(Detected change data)
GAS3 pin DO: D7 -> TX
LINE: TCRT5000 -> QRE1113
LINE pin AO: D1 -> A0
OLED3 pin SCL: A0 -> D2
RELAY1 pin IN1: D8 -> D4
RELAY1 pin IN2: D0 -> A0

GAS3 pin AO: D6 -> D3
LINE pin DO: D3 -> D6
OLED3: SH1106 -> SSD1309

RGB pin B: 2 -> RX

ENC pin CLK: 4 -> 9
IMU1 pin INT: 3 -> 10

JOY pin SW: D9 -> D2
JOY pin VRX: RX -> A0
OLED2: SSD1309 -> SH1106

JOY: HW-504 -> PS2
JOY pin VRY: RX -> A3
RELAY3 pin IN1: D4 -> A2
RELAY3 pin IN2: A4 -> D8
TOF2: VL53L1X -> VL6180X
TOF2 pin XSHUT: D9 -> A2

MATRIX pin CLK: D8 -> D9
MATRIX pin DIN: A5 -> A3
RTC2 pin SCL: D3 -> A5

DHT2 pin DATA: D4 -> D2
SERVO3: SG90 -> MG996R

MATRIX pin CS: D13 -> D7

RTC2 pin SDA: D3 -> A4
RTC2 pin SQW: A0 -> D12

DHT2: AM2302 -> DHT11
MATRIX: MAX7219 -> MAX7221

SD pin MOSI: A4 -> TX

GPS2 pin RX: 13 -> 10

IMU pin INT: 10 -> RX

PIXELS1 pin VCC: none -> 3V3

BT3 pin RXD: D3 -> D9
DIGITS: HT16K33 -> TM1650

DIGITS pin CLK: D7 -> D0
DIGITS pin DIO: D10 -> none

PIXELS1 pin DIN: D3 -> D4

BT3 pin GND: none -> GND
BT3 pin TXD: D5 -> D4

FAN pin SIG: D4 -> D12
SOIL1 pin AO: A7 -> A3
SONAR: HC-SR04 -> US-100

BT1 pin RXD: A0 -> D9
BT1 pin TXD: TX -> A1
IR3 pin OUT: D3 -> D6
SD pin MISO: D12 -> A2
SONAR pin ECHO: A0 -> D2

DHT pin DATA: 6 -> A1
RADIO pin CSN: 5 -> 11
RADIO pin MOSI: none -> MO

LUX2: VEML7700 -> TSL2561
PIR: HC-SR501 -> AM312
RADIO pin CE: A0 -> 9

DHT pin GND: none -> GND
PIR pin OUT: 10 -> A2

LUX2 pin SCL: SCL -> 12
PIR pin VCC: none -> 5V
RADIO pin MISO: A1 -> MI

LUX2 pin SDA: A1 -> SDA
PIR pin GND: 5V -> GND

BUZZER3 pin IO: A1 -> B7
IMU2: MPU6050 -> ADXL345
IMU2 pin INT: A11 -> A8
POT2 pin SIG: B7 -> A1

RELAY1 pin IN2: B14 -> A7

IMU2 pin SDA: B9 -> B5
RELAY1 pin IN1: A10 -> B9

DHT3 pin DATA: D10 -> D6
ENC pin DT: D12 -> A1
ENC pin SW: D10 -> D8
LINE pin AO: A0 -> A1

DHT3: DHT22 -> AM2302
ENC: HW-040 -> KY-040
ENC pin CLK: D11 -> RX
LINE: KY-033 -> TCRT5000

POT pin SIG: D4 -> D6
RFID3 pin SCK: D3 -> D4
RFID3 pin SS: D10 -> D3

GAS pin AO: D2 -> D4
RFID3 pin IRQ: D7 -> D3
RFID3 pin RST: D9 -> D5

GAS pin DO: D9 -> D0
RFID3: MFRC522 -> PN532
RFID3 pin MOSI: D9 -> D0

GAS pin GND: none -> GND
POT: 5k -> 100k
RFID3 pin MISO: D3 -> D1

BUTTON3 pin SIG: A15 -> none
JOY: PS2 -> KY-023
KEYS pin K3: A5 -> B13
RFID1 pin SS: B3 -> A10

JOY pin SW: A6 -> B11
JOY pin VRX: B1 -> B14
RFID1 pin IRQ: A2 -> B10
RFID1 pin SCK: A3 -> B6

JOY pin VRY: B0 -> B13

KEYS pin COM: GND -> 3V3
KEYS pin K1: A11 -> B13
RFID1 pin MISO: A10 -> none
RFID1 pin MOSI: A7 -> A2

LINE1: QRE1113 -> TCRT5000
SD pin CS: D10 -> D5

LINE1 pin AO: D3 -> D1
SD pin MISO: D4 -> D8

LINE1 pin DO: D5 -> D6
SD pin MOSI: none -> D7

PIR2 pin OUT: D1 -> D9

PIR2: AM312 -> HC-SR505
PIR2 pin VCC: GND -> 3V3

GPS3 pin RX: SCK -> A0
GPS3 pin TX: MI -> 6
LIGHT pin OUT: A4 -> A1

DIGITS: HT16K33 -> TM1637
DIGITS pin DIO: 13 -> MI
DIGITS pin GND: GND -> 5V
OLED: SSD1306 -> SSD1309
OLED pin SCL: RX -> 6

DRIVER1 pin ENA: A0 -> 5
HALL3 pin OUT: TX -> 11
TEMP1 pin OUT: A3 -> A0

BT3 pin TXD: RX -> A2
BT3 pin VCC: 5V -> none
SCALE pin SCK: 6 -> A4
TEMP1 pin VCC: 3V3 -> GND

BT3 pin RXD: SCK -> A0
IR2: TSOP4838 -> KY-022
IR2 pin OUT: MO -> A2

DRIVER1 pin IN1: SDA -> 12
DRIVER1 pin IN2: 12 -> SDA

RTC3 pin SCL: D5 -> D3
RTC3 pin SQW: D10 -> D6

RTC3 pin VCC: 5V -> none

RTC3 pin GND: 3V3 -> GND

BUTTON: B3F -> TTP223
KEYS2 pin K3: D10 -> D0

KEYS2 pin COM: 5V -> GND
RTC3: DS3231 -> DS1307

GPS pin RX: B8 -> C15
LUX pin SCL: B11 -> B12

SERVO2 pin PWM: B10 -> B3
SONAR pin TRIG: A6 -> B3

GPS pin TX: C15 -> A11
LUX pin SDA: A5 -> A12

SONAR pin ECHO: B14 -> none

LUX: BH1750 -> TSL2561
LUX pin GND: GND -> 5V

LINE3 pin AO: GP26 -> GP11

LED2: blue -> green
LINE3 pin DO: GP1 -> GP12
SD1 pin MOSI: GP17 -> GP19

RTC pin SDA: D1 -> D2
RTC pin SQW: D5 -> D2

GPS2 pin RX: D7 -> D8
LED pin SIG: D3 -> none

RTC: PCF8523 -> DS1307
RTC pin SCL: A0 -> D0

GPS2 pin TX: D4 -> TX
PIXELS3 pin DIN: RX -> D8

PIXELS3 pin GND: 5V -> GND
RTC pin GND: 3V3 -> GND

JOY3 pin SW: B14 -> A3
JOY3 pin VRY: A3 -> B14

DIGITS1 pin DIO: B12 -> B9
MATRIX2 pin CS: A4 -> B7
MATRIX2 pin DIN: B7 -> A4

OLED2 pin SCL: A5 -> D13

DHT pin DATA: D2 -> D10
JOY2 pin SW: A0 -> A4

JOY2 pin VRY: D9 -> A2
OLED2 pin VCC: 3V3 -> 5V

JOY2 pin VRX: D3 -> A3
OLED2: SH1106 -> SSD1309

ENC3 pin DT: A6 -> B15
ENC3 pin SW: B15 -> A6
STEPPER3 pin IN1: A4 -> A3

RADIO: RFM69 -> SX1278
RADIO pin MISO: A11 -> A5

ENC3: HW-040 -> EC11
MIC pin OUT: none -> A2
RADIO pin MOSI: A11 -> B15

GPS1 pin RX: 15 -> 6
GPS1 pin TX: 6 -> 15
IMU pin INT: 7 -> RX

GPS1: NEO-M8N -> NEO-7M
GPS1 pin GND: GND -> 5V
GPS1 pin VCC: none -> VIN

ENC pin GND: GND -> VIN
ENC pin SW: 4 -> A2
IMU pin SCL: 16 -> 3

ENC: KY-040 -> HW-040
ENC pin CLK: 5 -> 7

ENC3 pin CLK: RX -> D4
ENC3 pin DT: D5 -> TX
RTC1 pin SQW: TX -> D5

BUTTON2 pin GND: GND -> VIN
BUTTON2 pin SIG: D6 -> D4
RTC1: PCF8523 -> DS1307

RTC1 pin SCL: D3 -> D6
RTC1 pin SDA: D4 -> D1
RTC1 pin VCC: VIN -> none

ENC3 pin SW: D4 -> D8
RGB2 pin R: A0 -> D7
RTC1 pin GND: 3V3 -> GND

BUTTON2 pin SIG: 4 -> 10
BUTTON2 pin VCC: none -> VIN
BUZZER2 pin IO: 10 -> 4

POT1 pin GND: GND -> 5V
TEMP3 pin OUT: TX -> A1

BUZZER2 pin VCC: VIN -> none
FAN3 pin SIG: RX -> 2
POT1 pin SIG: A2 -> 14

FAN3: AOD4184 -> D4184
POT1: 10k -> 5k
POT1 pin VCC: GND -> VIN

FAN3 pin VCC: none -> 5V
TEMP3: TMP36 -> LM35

▶ **Prompt**
For the entries, state the number of lines that include the string "RADIO". Add no other words.

▶ **Solution to this problem**
7